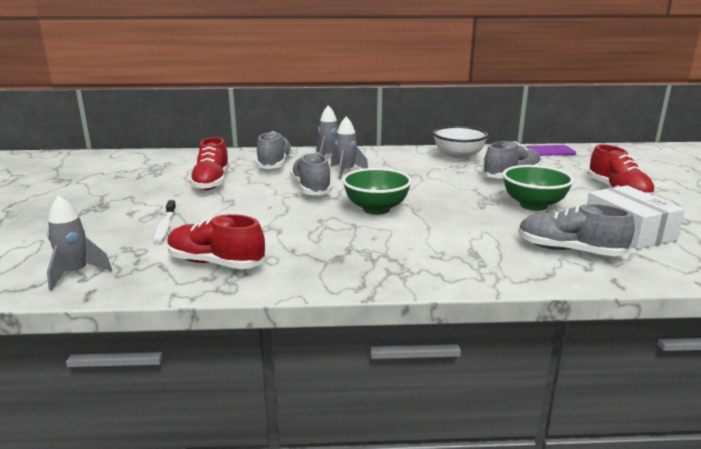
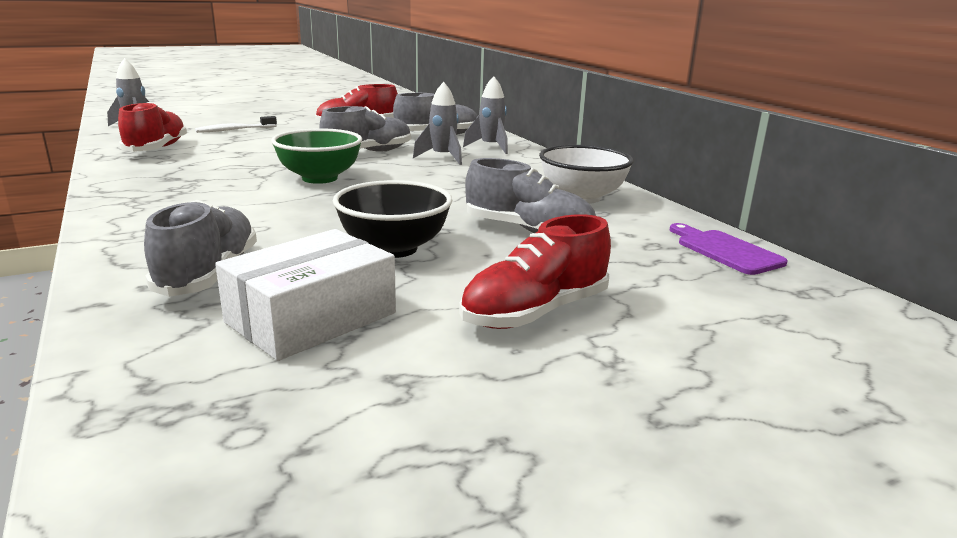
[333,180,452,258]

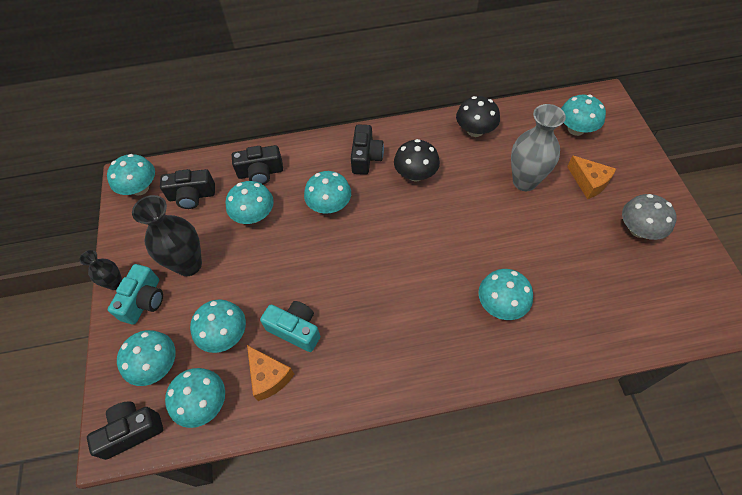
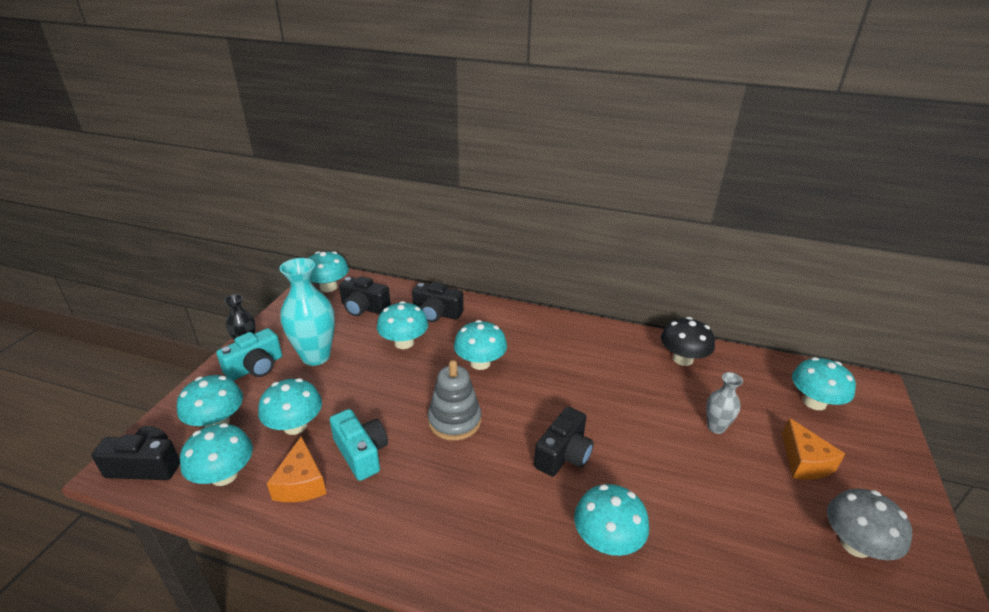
[394,139,440,181] (first image)
[428,360,481,441]
[534,407,594,477]
[279,258,335,366]
[706,372,743,434]

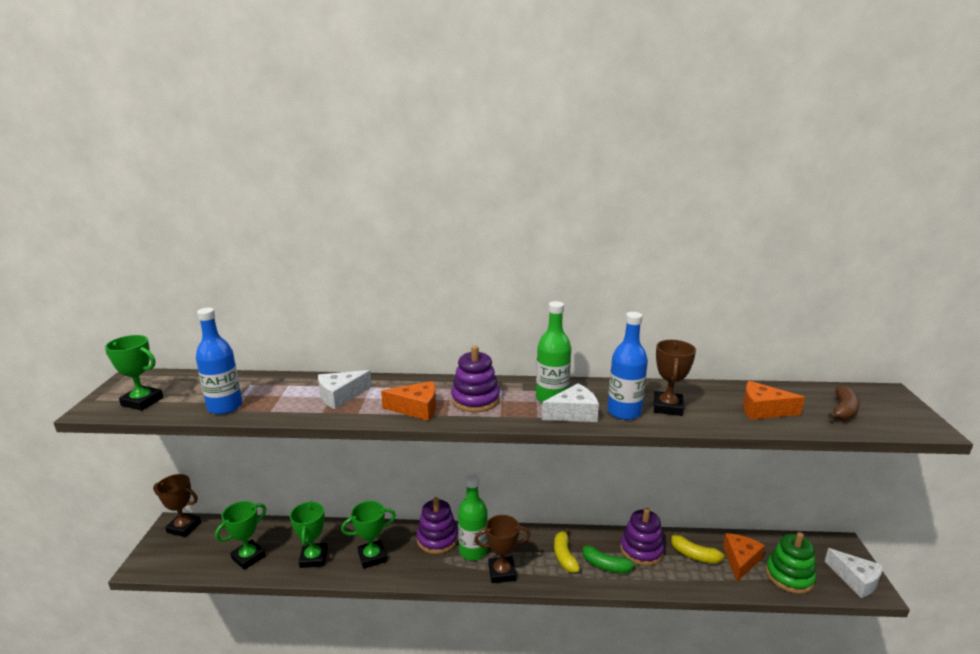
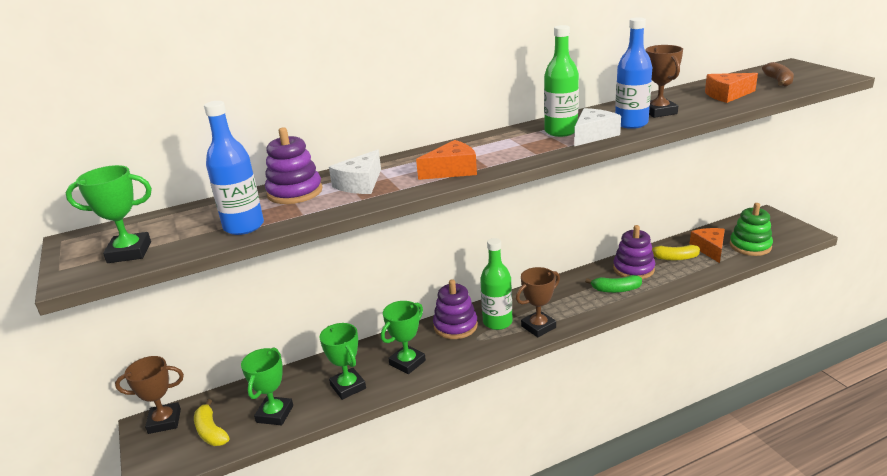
[824,548,883,598] (first image)
[265,127,323,204]
[194,399,230,446]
────
For the records above, count the lines that contain the word "image" and give only that number.

**SOLUTION**
2